- _Aim of the exercise_
Only the text carries over: repeat the records exactly and drop the images.
Supplied data START
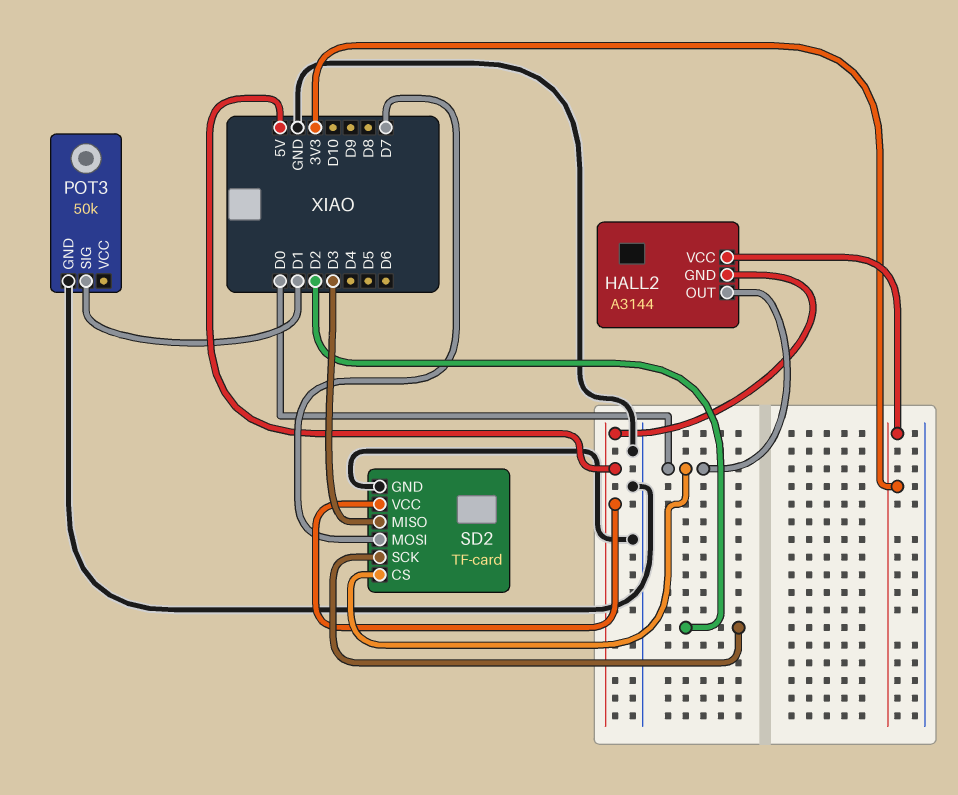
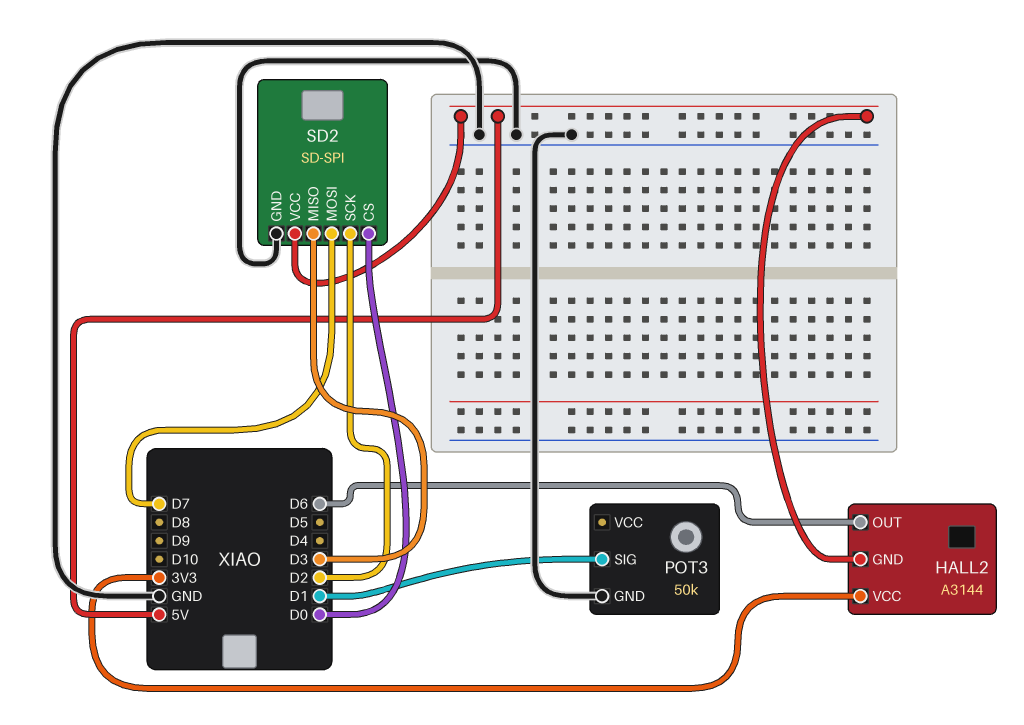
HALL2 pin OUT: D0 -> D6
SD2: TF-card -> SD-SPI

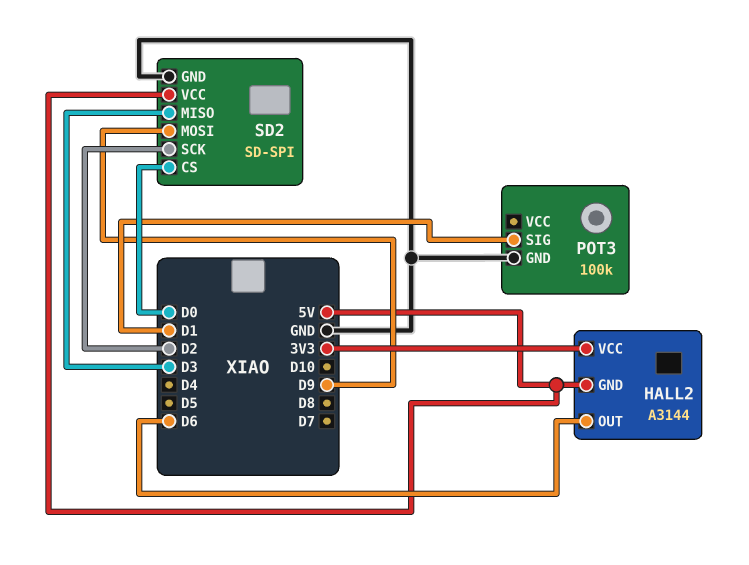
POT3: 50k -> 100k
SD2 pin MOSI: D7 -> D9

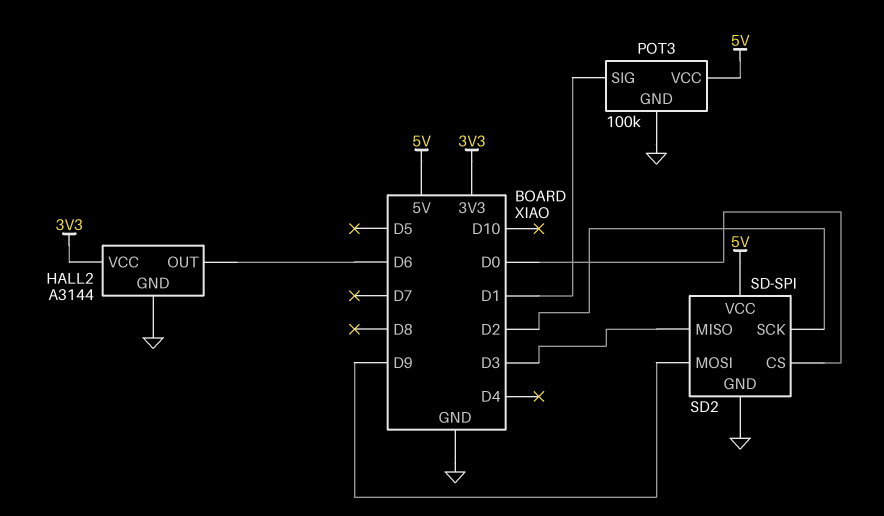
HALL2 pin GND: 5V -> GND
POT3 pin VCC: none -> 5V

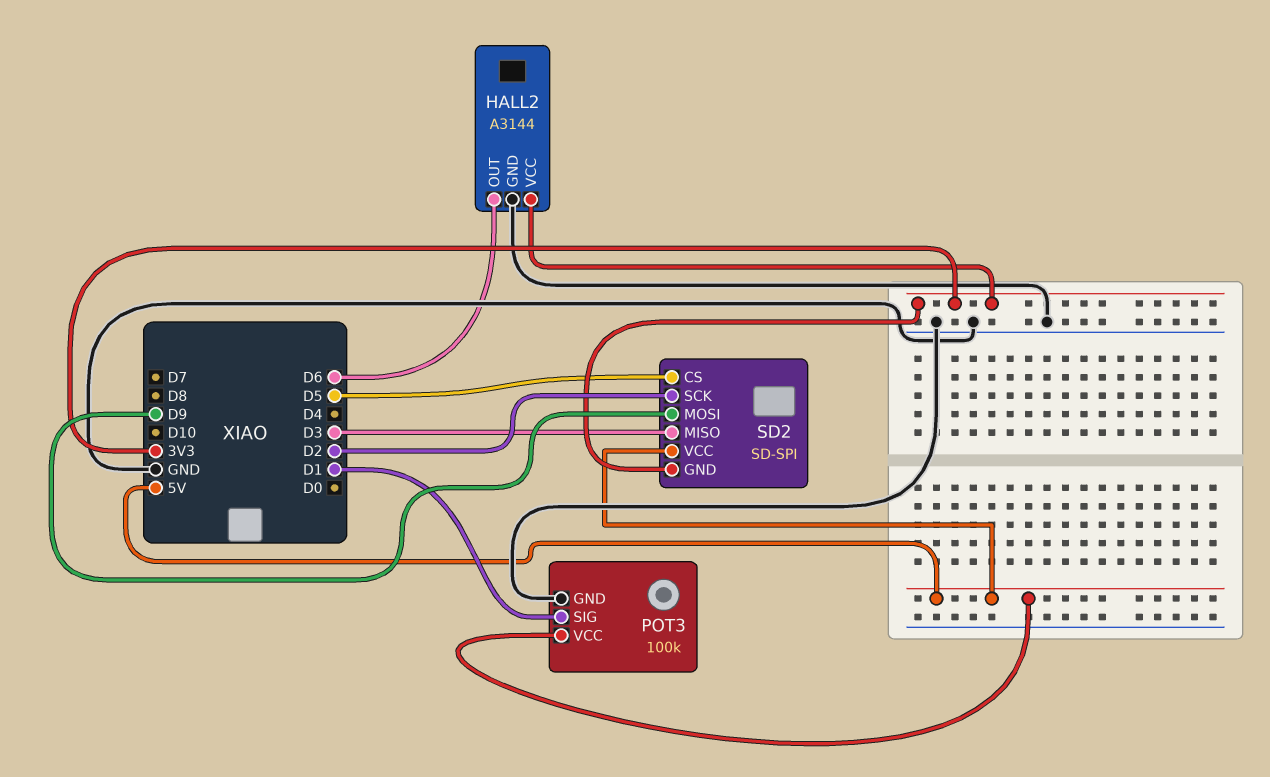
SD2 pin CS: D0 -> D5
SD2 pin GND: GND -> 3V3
Supplied data END
- _Solved problem_
HALL2 pin OUT: D0 -> D6
SD2: TF-card -> SD-SPI

POT3: 50k -> 100k
SD2 pin MOSI: D7 -> D9

HALL2 pin GND: 5V -> GND
POT3 pin VCC: none -> 5V

SD2 pin CS: D0 -> D5
SD2 pin GND: GND -> 3V3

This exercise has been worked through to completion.